[[ RECORDS PROVIDED, beginning ]]

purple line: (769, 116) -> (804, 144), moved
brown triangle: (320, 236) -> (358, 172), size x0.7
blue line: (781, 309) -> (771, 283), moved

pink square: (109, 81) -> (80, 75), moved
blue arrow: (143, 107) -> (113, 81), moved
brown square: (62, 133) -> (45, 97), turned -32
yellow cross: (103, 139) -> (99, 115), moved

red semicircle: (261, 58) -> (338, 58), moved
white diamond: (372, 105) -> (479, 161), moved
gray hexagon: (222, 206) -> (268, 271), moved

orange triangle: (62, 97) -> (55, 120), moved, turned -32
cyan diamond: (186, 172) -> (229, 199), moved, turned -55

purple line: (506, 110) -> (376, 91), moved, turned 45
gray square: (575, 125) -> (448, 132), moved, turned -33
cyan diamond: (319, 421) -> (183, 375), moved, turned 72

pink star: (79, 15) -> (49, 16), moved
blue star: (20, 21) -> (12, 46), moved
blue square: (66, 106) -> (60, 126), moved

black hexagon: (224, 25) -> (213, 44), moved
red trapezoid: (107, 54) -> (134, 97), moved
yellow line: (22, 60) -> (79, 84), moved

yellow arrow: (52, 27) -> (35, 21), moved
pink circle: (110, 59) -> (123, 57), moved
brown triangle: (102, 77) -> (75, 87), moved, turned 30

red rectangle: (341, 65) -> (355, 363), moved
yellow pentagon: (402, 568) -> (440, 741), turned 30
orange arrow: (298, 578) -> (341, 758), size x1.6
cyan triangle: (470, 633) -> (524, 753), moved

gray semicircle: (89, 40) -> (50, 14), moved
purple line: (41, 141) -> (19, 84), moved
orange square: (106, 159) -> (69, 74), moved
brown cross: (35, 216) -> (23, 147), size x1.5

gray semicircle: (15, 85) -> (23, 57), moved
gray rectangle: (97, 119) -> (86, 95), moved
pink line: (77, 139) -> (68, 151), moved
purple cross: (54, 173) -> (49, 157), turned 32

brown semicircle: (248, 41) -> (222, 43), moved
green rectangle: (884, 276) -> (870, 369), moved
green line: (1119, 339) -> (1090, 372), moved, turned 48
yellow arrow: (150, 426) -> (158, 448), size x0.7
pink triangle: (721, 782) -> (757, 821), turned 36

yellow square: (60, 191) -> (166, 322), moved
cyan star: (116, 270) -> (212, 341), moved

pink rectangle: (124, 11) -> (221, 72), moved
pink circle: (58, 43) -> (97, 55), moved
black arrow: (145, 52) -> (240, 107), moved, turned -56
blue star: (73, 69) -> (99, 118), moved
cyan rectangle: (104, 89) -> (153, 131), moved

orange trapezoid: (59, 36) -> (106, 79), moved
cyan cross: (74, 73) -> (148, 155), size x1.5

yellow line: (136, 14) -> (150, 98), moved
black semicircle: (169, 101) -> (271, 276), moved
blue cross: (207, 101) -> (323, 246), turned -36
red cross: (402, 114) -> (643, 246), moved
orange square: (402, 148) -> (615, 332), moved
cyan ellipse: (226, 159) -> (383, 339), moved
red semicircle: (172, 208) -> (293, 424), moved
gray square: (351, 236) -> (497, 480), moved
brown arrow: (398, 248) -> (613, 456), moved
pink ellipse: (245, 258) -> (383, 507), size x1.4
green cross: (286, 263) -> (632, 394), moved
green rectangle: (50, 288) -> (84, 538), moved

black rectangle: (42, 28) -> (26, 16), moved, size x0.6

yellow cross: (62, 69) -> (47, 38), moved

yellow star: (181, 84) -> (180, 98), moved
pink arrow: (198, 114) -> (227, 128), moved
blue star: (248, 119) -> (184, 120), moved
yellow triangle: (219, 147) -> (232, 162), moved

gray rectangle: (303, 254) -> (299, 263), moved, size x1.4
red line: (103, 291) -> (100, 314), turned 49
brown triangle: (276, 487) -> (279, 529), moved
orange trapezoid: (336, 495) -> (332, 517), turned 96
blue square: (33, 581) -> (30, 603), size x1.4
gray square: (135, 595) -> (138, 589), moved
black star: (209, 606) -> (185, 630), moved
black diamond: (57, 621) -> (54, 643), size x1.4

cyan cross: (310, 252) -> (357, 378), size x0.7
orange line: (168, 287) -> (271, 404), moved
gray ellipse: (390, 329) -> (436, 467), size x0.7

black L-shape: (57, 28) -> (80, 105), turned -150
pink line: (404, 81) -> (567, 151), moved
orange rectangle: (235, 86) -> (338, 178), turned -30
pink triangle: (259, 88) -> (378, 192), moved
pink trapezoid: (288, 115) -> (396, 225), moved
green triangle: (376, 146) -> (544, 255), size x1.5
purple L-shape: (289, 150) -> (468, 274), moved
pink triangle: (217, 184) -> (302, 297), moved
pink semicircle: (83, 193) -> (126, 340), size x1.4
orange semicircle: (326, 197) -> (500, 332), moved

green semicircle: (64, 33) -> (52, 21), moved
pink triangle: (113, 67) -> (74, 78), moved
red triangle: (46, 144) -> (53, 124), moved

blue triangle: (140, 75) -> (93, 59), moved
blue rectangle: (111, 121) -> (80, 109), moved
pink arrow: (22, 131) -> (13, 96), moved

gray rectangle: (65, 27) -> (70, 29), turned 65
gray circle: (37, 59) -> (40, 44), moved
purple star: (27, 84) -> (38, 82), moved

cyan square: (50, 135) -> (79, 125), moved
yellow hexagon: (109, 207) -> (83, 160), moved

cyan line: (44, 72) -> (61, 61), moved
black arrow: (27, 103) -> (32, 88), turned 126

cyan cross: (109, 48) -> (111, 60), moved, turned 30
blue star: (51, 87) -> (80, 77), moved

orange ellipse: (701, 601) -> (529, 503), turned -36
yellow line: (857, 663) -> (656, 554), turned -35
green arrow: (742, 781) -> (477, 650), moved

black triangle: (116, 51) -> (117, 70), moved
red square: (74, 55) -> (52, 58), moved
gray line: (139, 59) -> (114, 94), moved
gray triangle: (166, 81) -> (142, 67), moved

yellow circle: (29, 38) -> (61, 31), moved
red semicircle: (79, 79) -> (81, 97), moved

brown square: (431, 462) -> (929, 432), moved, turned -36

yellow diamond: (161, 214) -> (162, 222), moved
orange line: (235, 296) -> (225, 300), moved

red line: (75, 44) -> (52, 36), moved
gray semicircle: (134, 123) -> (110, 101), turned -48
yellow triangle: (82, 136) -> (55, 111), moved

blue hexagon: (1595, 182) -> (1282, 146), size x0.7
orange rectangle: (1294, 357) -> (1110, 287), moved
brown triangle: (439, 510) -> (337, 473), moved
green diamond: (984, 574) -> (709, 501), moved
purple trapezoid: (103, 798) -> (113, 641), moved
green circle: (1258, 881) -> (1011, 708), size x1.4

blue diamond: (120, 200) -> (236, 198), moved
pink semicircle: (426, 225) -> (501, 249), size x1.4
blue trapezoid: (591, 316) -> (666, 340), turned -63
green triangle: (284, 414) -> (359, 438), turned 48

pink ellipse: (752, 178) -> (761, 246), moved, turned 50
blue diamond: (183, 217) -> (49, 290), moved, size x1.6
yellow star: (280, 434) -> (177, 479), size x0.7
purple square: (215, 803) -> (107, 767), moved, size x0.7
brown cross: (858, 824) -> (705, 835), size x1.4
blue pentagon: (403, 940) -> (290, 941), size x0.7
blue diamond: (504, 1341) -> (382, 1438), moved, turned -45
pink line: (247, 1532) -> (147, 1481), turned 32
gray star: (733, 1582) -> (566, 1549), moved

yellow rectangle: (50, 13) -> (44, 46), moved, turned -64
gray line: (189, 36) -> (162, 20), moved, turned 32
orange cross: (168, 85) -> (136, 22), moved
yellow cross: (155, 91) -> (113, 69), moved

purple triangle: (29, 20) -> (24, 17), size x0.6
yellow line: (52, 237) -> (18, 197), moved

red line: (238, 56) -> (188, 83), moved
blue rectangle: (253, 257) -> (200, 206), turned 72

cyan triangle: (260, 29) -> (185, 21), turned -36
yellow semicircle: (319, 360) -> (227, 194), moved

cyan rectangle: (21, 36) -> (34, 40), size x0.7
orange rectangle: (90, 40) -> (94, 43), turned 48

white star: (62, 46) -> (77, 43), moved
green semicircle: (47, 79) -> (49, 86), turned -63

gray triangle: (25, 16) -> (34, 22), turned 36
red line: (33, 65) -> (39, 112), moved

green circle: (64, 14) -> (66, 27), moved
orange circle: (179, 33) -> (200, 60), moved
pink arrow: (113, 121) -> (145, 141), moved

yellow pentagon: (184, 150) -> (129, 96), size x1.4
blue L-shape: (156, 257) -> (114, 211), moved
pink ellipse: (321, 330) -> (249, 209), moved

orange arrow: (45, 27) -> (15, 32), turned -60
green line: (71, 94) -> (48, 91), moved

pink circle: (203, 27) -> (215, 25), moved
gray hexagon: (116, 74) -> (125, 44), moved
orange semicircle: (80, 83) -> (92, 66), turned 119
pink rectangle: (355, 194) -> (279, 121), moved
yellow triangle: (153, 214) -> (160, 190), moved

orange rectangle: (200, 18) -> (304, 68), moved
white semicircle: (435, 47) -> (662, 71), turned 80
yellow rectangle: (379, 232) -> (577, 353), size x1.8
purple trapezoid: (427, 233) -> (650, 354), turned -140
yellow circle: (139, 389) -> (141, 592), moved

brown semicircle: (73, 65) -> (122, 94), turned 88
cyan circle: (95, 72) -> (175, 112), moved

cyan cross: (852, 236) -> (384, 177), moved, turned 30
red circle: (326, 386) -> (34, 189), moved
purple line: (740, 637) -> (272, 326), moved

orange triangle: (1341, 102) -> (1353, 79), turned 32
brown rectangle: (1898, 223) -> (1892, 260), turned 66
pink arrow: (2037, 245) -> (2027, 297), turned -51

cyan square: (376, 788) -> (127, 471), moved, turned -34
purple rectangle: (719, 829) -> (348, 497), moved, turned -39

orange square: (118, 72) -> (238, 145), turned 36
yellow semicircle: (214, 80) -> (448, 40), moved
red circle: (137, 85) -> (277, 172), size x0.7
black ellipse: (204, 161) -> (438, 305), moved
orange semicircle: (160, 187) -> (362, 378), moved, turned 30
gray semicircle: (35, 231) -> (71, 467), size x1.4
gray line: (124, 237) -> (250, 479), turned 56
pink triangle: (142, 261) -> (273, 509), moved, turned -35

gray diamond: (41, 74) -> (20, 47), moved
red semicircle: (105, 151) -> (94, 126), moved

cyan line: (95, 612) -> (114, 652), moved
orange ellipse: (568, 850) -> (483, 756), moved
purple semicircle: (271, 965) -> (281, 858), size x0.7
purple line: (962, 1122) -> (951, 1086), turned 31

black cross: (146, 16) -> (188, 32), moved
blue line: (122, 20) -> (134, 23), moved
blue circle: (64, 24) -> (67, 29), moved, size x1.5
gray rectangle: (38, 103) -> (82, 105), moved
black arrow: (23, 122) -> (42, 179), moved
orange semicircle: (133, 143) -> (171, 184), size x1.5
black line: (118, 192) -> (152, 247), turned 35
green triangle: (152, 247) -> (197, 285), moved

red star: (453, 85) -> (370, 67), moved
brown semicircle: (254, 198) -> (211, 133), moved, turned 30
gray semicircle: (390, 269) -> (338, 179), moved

[[ RECORDS PROVIDED, end ]]

Set down exactly the lines of the data above, beginning with the line that has "gray circle: (37, 59) -> (40, 44), moved" and ending with the line that has "yellow line: (857, 663)", and no others.

gray circle: (37, 59) -> (40, 44), moved
purple star: (27, 84) -> (38, 82), moved

cyan square: (50, 135) -> (79, 125), moved
yellow hexagon: (109, 207) -> (83, 160), moved

cyan line: (44, 72) -> (61, 61), moved
black arrow: (27, 103) -> (32, 88), turned 126

cyan cross: (109, 48) -> (111, 60), moved, turned 30
blue star: (51, 87) -> (80, 77), moved

orange ellipse: (701, 601) -> (529, 503), turned -36
yellow line: (857, 663) -> (656, 554), turned -35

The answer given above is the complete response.